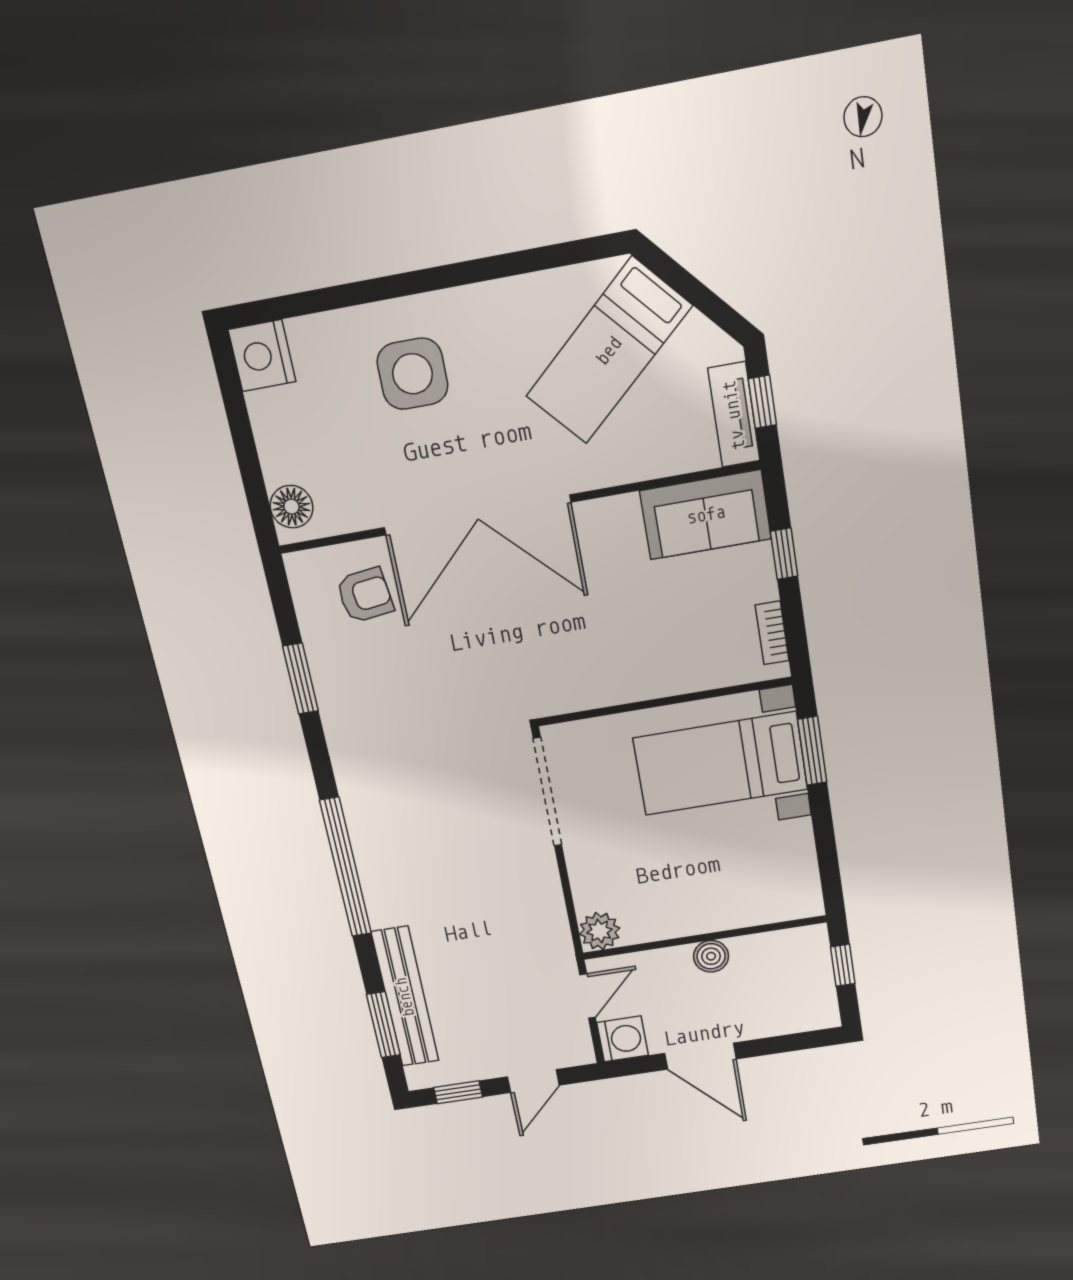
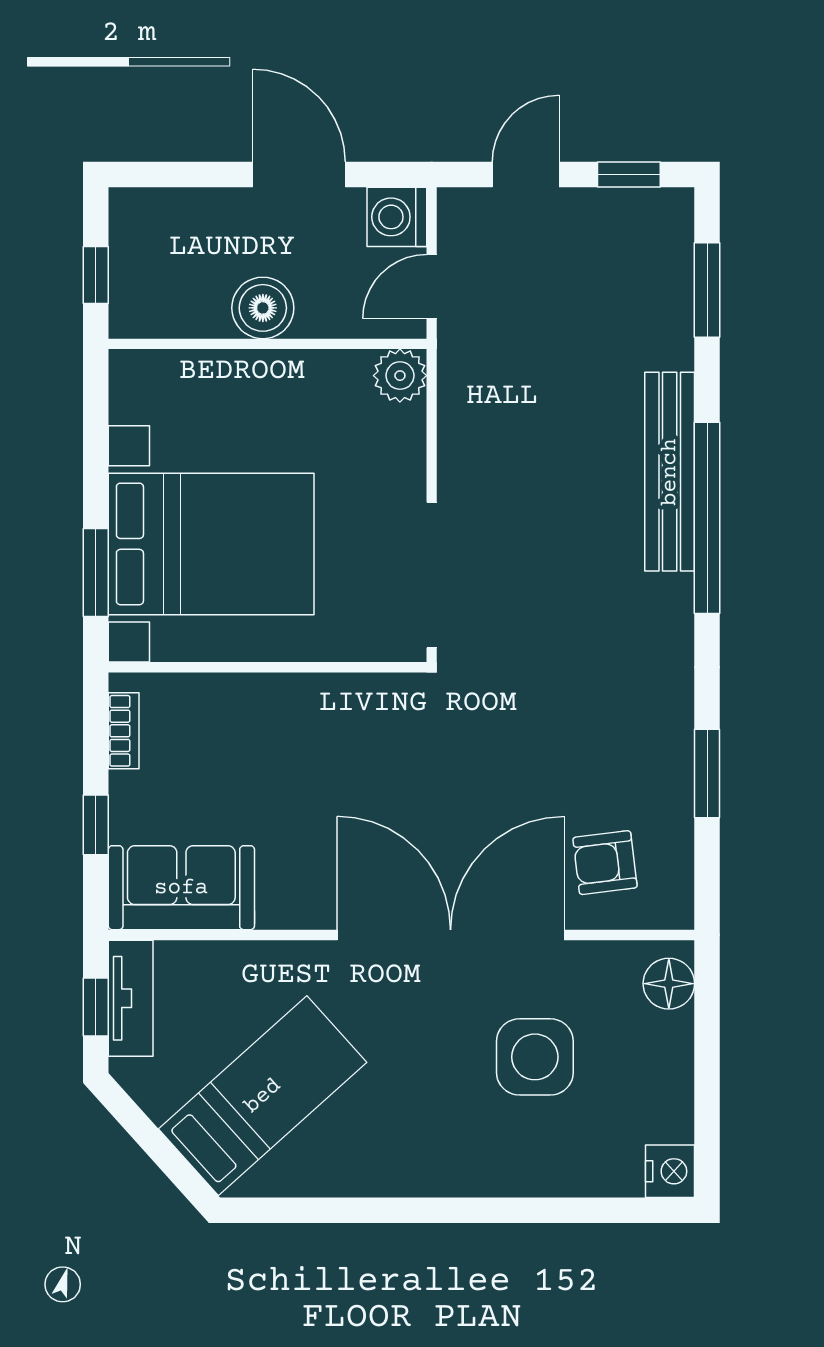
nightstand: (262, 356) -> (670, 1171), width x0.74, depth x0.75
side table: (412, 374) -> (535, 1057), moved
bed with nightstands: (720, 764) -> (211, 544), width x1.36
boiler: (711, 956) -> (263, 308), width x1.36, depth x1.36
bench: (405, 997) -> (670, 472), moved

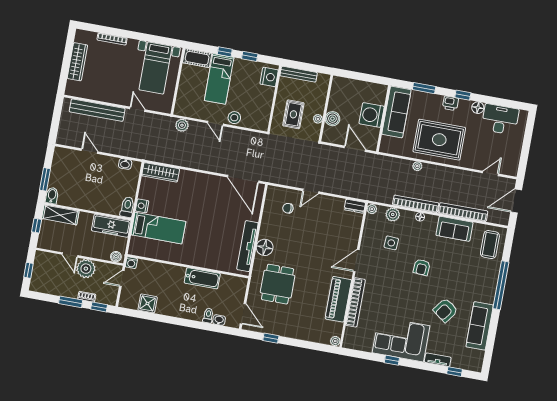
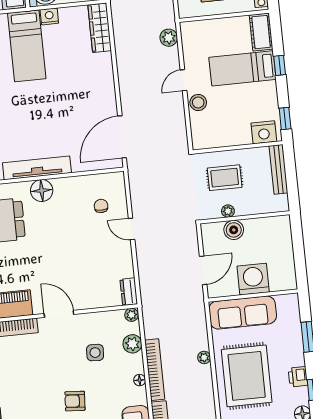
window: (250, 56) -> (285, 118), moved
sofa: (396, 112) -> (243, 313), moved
..........
◆ **Task requirements**
Retype all entries exactly; omit pictures.

◆ **Solution for this task**
nightstand: (262, 356) -> (670, 1171), width x0.74, depth x0.75
side table: (412, 374) -> (535, 1057), moved
bed with nightstands: (720, 764) -> (211, 544), width x1.36
boiler: (711, 956) -> (263, 308), width x1.36, depth x1.36
bench: (405, 997) -> (670, 472), moved

window: (250, 56) -> (285, 118), moved
sofa: (396, 112) -> (243, 313), moved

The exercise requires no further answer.